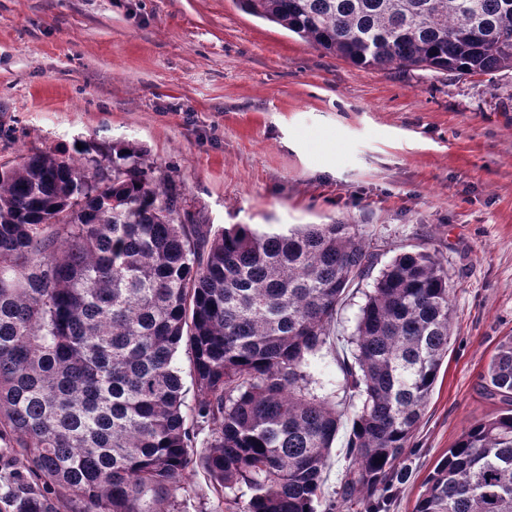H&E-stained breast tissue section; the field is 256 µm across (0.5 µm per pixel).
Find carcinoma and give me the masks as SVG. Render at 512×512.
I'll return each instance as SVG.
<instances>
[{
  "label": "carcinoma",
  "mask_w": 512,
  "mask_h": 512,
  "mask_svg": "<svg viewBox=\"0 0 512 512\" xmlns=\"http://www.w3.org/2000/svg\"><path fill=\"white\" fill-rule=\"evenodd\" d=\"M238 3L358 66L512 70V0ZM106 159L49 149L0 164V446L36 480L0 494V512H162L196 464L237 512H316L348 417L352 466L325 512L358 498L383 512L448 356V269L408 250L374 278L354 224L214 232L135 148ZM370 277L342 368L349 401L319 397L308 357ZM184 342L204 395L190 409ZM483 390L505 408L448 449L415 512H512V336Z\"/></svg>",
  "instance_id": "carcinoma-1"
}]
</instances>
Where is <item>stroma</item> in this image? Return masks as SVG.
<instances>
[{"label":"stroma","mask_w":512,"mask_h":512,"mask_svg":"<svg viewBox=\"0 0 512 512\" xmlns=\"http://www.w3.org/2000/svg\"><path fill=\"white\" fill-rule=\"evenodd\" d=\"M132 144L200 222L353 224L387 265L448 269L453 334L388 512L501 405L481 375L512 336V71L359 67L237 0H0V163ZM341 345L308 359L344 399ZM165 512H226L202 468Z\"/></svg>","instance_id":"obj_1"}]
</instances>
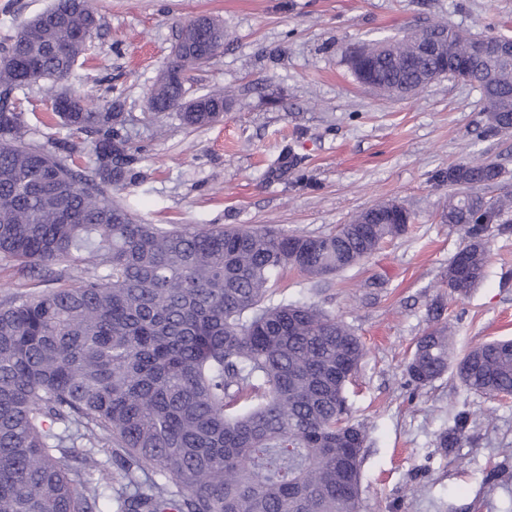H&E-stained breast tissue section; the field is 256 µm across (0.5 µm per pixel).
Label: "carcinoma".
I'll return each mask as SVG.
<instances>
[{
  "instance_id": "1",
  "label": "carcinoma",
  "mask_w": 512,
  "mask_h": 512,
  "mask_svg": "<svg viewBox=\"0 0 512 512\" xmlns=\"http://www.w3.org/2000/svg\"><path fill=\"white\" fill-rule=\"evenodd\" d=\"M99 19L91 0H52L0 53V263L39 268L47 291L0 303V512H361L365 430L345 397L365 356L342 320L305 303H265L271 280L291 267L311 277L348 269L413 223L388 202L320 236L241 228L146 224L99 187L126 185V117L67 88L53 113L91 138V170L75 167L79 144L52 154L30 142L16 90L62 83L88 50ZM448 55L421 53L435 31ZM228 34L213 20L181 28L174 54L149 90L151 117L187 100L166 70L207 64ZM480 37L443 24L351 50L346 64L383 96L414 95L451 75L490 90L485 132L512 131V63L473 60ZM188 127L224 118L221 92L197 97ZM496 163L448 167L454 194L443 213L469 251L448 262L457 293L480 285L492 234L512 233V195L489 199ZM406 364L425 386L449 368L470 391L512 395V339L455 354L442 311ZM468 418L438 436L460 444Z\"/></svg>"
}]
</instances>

________________________________________

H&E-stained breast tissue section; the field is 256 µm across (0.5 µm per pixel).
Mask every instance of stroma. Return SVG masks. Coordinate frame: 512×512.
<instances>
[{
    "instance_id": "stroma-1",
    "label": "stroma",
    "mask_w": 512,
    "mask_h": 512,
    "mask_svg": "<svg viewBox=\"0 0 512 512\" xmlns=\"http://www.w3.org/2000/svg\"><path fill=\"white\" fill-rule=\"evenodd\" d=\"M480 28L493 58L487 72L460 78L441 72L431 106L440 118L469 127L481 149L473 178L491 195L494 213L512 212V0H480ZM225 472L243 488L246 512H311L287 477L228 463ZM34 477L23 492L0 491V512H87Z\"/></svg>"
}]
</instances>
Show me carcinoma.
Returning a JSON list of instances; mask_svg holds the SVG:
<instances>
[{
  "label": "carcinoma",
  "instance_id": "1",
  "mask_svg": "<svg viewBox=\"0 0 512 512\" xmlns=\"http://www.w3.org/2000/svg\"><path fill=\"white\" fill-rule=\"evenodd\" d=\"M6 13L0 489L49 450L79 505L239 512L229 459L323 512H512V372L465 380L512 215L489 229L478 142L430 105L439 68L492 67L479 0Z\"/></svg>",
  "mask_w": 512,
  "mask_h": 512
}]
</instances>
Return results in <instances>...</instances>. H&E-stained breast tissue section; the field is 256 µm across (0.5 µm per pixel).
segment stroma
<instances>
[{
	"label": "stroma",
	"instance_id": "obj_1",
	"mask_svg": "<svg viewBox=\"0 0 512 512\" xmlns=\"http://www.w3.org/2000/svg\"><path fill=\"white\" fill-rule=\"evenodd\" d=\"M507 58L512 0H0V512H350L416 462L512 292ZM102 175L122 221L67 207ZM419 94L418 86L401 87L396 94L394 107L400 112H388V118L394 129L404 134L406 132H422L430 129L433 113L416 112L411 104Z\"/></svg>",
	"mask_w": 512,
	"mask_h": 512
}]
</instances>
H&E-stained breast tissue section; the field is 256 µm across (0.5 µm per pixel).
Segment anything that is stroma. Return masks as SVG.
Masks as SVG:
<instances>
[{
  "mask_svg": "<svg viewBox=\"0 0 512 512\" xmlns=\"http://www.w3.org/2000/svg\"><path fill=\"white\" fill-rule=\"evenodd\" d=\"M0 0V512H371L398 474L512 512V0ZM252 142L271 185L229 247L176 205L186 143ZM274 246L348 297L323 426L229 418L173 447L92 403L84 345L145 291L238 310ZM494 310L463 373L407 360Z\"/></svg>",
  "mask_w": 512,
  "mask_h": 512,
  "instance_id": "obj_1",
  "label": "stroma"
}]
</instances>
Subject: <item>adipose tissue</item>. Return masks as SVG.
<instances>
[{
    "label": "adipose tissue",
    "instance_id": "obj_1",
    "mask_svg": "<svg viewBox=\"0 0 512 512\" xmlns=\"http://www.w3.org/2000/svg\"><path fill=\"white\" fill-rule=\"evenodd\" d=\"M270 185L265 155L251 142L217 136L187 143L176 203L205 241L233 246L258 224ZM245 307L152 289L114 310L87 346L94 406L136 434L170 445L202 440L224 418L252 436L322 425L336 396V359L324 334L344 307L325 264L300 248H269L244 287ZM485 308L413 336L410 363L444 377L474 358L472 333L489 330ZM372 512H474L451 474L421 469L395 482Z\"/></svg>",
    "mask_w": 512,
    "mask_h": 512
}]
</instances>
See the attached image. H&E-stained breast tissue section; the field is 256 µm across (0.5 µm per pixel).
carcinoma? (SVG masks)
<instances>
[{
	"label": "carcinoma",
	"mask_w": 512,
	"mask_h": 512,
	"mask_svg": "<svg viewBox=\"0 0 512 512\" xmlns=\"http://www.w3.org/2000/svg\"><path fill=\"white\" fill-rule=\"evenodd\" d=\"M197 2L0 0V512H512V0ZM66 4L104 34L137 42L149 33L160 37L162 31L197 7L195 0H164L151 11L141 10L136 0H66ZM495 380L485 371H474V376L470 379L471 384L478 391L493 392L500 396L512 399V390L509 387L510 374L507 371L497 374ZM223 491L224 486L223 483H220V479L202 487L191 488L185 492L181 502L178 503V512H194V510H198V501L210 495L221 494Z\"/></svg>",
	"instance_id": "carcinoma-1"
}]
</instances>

________________________________________

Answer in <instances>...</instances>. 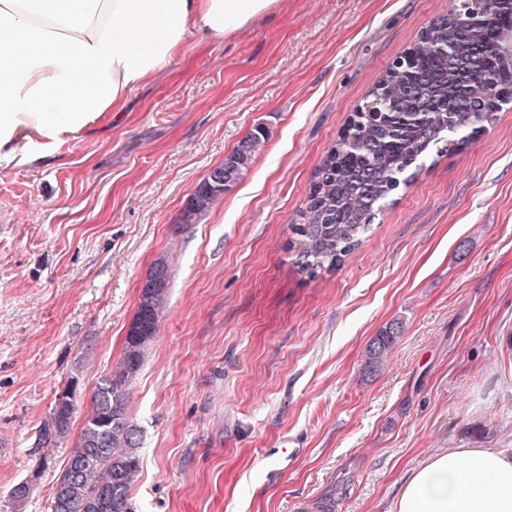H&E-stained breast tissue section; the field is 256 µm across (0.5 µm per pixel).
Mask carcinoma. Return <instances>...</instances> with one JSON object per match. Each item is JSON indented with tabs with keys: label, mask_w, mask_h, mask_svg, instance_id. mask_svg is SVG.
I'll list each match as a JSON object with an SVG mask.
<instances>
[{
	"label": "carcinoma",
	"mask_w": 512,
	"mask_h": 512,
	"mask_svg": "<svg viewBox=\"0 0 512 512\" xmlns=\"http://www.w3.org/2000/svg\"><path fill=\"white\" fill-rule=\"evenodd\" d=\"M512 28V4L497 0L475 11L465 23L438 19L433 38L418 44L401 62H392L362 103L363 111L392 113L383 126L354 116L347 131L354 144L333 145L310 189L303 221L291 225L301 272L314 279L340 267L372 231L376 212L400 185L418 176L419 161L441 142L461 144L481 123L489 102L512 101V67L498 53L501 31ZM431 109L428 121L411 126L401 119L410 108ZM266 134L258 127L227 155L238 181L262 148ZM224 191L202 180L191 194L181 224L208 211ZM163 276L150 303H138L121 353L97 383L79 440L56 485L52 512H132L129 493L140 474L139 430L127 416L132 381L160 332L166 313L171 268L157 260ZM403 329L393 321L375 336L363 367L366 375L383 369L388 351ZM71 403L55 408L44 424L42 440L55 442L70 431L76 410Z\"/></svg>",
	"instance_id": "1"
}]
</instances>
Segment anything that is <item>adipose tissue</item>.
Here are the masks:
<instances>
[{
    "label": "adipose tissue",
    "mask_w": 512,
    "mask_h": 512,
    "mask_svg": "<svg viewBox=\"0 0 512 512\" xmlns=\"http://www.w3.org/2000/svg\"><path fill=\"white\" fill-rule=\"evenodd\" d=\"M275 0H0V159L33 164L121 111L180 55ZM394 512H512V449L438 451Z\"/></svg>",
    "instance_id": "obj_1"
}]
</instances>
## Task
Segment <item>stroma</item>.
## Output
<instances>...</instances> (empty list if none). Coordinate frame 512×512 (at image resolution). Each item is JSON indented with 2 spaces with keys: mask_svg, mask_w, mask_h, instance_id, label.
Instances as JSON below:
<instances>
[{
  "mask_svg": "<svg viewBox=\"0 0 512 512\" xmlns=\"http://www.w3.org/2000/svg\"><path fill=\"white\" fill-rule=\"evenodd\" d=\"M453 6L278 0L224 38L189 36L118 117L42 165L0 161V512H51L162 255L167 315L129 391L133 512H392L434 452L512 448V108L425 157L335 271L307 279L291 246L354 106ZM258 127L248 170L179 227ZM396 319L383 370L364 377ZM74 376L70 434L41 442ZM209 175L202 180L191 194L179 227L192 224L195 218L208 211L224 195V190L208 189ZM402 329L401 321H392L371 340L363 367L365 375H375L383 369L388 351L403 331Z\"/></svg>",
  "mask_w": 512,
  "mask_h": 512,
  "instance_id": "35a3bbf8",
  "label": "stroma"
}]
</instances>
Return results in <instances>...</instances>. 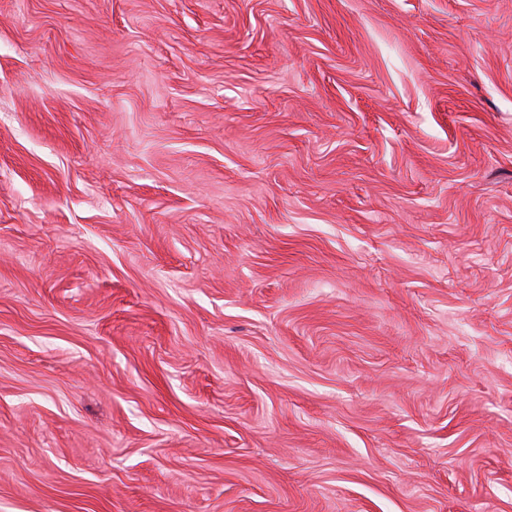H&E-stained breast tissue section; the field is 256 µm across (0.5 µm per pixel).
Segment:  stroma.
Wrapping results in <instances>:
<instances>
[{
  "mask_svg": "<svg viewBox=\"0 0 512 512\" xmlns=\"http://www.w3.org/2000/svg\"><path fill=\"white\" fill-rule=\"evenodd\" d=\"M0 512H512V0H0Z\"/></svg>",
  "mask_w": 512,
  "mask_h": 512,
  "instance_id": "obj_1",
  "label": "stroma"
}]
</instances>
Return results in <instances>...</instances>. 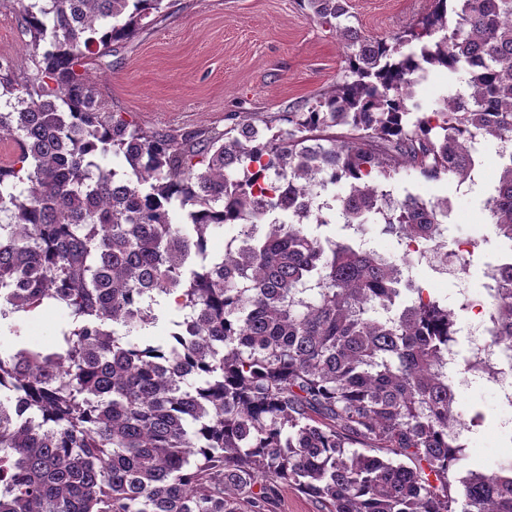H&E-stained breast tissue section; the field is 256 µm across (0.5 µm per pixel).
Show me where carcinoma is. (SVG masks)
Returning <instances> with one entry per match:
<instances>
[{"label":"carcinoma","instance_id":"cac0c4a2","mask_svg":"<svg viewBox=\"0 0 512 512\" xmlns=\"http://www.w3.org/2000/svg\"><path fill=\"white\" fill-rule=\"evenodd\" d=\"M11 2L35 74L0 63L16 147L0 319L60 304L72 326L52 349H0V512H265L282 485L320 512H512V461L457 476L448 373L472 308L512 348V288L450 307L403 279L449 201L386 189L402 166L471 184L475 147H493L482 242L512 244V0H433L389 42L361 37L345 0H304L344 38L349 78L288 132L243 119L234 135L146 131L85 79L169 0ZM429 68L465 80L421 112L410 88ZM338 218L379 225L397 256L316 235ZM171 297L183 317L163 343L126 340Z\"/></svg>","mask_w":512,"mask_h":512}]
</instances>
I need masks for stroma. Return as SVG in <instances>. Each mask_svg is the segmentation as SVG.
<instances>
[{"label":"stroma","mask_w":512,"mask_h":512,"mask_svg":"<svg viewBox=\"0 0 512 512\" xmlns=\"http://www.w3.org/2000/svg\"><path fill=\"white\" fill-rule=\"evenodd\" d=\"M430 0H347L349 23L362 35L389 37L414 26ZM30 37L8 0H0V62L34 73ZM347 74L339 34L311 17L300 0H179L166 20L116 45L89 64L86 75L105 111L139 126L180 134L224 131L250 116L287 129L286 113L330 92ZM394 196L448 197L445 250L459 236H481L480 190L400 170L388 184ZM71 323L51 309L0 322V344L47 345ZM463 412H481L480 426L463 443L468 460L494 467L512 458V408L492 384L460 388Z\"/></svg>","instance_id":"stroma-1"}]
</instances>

________________________________________

### [TO BE DONE]
Nothing beyond the required lines should be retyped: start with the line that contains "Subject: <item>adipose tissue</item>." and finish with the line that contains "See the attached".

### [RESULT BELOW]
Subject: <item>adipose tissue</item>. Return masks as SVG.
<instances>
[{
    "label": "adipose tissue",
    "instance_id": "obj_1",
    "mask_svg": "<svg viewBox=\"0 0 512 512\" xmlns=\"http://www.w3.org/2000/svg\"><path fill=\"white\" fill-rule=\"evenodd\" d=\"M270 185L265 155L251 142L217 136L187 143L176 203L205 241L233 246L258 224ZM245 307L152 289L114 310L87 346L94 406L136 434L170 445L202 440L224 418L252 436L322 425L336 396V359L324 334L344 307L325 264L300 248H269L244 287ZM485 308L413 336L410 363L444 377L474 358L472 333L489 330ZM372 512H474L451 474L421 469L395 482Z\"/></svg>",
    "mask_w": 512,
    "mask_h": 512
}]
</instances>
See the attached image. H&E-stained breast tissue section; the field is 256 µm across (0.5 µm per pixel).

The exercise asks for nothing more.